#### WORK REQUIRED
Scan the records beneath this line for the line holding "green plate A8" and the line holding "grey round brick D6:E7", then transcribe exactly those two and all lines between.

Object matching data:
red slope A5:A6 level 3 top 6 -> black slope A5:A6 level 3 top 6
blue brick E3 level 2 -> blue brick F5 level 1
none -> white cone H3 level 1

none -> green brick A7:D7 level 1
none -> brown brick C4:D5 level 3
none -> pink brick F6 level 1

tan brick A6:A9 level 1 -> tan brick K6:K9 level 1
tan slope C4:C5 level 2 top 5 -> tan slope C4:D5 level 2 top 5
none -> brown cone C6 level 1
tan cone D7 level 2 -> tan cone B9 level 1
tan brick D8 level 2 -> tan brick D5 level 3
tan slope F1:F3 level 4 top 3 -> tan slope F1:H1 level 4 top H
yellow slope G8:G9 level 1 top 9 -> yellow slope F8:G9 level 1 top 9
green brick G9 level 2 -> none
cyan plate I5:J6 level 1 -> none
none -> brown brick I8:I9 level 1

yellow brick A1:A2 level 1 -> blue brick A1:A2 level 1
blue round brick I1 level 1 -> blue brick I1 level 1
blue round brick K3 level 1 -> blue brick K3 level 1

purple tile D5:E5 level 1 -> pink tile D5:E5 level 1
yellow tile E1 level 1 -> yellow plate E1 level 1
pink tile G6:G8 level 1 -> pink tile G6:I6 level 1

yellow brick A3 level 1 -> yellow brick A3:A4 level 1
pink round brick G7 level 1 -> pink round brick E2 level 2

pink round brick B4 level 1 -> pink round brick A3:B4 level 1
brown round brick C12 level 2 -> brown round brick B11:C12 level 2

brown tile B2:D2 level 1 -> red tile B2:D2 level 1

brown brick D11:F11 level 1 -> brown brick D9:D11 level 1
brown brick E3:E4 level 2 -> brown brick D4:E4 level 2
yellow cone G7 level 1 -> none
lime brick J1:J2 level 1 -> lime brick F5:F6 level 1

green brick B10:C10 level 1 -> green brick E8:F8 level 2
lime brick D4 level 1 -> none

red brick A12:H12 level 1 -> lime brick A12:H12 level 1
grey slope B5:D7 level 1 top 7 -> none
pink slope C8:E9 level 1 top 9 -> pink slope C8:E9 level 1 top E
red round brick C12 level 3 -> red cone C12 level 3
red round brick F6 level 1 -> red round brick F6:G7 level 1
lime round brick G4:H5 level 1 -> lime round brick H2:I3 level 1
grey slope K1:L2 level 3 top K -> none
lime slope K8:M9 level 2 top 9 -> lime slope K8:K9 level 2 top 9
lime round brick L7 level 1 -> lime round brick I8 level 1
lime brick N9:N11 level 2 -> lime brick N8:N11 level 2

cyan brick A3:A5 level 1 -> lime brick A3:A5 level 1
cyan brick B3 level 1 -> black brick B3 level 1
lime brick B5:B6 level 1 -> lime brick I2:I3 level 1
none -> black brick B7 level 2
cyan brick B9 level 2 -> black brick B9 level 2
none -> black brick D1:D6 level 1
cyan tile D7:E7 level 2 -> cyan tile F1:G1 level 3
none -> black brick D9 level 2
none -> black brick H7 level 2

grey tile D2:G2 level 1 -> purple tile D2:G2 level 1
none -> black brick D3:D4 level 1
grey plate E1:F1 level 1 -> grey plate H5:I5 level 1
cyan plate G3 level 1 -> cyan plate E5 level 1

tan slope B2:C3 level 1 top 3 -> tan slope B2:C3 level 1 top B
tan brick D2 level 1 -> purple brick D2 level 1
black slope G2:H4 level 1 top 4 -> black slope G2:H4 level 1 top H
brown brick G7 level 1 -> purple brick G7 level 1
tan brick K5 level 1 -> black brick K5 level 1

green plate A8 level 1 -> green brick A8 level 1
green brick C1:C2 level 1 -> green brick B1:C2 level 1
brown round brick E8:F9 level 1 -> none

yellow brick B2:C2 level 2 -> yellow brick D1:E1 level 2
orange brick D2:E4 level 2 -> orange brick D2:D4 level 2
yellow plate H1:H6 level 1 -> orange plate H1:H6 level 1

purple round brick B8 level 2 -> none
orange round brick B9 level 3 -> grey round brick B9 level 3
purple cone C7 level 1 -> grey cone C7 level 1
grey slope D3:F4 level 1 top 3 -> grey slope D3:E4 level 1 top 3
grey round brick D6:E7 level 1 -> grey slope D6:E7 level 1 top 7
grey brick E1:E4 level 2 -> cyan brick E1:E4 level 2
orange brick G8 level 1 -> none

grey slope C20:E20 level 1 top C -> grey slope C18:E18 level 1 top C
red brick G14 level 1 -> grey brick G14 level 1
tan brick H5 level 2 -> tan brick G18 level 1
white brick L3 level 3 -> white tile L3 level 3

#### SOLUTION TO THIS TASK
green plate A8 level 1 -> green brick A8 level 1
green brick C1:C2 level 1 -> green brick B1:C2 level 1
brown round brick E8:F9 level 1 -> none

yellow brick B2:C2 level 2 -> yellow brick D1:E1 level 2
orange brick D2:E4 level 2 -> orange brick D2:D4 level 2
yellow plate H1:H6 level 1 -> orange plate H1:H6 level 1

purple round brick B8 level 2 -> none
orange round brick B9 level 3 -> grey round brick B9 level 3
purple cone C7 level 1 -> grey cone C7 level 1
grey slope D3:F4 level 1 top 3 -> grey slope D3:E4 level 1 top 3
grey round brick D6:E7 level 1 -> grey slope D6:E7 level 1 top 7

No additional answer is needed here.